Problem details: How many lines of the listing below contain the word "turned"? Reply with that number alone.

Supplied records:
● ● ● ● ●

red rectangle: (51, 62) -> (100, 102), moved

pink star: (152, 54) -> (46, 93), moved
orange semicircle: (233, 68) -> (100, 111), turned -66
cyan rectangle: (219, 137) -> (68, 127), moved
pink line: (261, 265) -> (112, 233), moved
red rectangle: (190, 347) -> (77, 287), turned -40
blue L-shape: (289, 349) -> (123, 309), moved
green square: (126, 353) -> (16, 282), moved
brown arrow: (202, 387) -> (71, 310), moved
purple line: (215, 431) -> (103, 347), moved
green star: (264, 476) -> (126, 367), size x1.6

● ● ● ● ●

Problem solution: 2